» **Brief**
All lines from the line containing "(630, 292) = (526, 320): purple" up to and including the last line of the entries must be written out exactly, with no others.

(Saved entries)
--- --- ---

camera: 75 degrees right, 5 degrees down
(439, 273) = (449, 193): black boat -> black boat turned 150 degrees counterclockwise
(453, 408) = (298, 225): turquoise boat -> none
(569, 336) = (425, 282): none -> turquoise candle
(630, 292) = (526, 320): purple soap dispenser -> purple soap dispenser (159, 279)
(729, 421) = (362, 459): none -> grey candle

--- --- ---

» **Exercise answer**
(630, 292) = (526, 320): purple soap dispenser -> purple soap dispenser (159, 279)
(729, 421) = (362, 459): none -> grey candle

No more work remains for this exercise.